## Dataset content
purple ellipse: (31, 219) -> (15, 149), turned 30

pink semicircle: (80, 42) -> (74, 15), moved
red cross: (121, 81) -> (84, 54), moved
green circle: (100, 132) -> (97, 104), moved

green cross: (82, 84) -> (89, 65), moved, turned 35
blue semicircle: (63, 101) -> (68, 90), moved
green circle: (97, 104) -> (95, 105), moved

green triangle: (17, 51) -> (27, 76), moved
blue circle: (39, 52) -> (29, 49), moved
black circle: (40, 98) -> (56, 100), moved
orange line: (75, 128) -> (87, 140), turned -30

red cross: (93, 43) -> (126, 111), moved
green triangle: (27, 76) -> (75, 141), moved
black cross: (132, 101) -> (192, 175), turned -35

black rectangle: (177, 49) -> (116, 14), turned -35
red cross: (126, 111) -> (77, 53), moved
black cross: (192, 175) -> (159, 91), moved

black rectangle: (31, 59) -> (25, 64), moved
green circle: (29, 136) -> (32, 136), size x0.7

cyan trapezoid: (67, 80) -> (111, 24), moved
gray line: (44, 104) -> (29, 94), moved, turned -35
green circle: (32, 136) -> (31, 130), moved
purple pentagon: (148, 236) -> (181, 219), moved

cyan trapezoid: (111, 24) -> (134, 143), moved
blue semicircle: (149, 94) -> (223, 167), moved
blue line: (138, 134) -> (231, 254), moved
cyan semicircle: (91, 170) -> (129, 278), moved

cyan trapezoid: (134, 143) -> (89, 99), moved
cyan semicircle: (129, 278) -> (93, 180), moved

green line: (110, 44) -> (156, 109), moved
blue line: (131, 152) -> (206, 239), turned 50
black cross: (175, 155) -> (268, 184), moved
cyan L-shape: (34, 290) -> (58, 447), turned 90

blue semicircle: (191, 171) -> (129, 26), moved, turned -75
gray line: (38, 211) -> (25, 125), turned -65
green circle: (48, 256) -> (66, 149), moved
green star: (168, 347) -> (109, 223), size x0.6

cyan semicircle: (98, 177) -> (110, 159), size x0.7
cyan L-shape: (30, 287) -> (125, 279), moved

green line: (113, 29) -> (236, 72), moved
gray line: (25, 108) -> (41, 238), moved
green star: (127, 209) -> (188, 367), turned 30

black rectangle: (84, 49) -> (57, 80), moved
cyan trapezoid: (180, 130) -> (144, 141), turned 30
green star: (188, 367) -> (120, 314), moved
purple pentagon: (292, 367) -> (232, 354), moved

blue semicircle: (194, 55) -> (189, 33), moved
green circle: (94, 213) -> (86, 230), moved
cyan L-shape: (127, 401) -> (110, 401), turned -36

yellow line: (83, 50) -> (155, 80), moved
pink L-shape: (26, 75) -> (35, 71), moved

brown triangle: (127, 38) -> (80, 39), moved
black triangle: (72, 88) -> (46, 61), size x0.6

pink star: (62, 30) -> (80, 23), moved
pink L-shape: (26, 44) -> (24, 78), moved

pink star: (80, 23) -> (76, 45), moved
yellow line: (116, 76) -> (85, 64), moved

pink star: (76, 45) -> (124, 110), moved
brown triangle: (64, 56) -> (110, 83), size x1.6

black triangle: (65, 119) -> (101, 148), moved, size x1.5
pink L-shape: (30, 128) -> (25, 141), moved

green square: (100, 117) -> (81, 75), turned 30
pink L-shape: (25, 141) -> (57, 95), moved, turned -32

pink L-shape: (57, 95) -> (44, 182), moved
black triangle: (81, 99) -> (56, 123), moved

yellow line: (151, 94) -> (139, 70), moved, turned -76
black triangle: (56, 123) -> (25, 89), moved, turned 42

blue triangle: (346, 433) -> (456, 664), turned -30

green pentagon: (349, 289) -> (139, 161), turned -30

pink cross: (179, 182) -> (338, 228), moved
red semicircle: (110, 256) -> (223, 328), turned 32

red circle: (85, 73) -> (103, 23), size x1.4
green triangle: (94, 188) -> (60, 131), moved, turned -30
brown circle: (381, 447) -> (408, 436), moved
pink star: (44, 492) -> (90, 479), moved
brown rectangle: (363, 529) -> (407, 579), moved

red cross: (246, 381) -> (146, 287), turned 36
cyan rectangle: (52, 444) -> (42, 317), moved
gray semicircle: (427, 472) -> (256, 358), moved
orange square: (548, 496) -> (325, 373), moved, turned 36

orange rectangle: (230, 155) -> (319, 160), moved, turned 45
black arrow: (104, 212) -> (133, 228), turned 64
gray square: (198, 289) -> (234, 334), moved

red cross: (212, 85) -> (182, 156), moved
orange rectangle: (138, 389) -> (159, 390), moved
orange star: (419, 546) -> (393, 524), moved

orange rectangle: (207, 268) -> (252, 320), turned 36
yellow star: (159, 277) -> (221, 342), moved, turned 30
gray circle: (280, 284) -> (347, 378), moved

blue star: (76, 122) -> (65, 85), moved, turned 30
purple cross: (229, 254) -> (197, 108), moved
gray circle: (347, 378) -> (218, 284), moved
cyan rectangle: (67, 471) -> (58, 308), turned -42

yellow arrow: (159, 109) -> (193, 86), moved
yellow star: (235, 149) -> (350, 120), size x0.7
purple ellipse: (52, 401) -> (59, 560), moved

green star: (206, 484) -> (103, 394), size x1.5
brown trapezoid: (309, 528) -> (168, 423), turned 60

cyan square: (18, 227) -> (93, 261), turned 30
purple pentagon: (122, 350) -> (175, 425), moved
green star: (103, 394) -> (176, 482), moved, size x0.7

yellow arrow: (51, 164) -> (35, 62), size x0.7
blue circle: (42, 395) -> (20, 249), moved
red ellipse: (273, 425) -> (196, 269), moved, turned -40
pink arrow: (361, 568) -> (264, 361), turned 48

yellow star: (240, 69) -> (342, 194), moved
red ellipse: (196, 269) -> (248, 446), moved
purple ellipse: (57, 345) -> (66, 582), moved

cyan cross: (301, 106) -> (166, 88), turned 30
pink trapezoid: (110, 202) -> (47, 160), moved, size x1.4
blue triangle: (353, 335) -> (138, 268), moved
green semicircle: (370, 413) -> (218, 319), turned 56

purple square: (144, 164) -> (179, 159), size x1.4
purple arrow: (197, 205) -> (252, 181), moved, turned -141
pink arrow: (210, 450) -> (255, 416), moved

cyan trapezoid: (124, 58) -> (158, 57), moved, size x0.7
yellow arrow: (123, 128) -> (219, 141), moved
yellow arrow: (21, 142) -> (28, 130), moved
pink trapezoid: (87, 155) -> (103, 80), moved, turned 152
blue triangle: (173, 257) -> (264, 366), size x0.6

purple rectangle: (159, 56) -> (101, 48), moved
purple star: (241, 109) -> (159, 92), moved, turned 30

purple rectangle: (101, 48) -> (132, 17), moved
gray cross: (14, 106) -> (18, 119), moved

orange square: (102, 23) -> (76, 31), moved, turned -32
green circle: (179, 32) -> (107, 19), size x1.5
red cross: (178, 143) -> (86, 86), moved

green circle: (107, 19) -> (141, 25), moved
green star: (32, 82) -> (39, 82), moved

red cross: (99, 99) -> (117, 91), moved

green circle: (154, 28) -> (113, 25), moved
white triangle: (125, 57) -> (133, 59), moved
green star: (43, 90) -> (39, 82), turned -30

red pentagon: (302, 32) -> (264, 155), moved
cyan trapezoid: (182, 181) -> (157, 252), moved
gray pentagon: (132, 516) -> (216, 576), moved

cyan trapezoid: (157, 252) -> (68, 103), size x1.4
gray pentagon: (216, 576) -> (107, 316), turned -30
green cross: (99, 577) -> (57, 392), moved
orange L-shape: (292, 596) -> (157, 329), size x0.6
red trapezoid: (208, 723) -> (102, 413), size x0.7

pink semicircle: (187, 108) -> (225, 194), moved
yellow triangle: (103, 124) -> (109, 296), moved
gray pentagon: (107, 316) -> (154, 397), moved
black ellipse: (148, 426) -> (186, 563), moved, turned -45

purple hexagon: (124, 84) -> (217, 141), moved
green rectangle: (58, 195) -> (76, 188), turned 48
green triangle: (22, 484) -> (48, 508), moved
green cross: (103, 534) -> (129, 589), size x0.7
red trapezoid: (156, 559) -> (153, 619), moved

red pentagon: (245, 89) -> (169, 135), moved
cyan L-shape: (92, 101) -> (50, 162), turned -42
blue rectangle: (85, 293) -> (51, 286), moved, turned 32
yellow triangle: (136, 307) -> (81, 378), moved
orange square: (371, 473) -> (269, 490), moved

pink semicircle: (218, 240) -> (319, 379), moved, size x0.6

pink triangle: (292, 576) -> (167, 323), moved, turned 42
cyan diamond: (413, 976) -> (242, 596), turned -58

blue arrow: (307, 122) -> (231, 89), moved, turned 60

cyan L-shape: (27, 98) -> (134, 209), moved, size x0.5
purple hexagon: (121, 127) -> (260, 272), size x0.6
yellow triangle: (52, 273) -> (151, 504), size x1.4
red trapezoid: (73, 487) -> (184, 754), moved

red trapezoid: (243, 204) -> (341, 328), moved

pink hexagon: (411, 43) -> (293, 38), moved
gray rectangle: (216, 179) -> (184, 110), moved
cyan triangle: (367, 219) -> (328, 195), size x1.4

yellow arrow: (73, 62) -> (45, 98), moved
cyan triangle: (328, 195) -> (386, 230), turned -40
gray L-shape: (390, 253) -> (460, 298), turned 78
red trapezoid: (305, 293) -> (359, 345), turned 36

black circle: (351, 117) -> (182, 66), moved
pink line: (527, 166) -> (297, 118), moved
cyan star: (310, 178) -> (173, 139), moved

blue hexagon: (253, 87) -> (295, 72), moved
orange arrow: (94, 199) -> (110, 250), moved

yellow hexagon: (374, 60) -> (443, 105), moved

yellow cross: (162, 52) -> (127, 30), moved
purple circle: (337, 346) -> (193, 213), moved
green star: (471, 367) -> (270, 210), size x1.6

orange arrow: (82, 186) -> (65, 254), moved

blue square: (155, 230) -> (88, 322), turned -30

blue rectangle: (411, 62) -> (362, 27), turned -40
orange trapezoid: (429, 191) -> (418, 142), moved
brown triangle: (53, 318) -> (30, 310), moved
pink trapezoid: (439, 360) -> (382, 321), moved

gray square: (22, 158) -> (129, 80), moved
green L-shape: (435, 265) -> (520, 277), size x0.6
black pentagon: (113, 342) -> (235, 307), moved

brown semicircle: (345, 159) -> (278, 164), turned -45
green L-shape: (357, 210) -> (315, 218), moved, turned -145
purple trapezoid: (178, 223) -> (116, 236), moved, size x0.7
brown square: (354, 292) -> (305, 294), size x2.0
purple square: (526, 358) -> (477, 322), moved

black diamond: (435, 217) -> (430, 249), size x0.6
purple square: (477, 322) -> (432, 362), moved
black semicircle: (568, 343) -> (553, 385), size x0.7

## Written task
Out of the entries above, write out only the lines between the line holding "green star: (32, 82) -> (39, 82), moved" and the line holding "pink semicircle: (218, 240)", inclusive, each exactly as given.

## Result
green star: (32, 82) -> (39, 82), moved

red cross: (99, 99) -> (117, 91), moved

green circle: (154, 28) -> (113, 25), moved
white triangle: (125, 57) -> (133, 59), moved
green star: (43, 90) -> (39, 82), turned -30

red pentagon: (302, 32) -> (264, 155), moved
cyan trapezoid: (182, 181) -> (157, 252), moved
gray pentagon: (132, 516) -> (216, 576), moved

cyan trapezoid: (157, 252) -> (68, 103), size x1.4
gray pentagon: (216, 576) -> (107, 316), turned -30
green cross: (99, 577) -> (57, 392), moved
orange L-shape: (292, 596) -> (157, 329), size x0.6
red trapezoid: (208, 723) -> (102, 413), size x0.7

pink semicircle: (187, 108) -> (225, 194), moved
yellow triangle: (103, 124) -> (109, 296), moved
gray pentagon: (107, 316) -> (154, 397), moved
black ellipse: (148, 426) -> (186, 563), moved, turned -45

purple hexagon: (124, 84) -> (217, 141), moved
green rectangle: (58, 195) -> (76, 188), turned 48
green triangle: (22, 484) -> (48, 508), moved
green cross: (103, 534) -> (129, 589), size x0.7
red trapezoid: (156, 559) -> (153, 619), moved

red pentagon: (245, 89) -> (169, 135), moved
cyan L-shape: (92, 101) -> (50, 162), turned -42
blue rectangle: (85, 293) -> (51, 286), moved, turned 32
yellow triangle: (136, 307) -> (81, 378), moved
orange square: (371, 473) -> (269, 490), moved

pink semicircle: (218, 240) -> (319, 379), moved, size x0.6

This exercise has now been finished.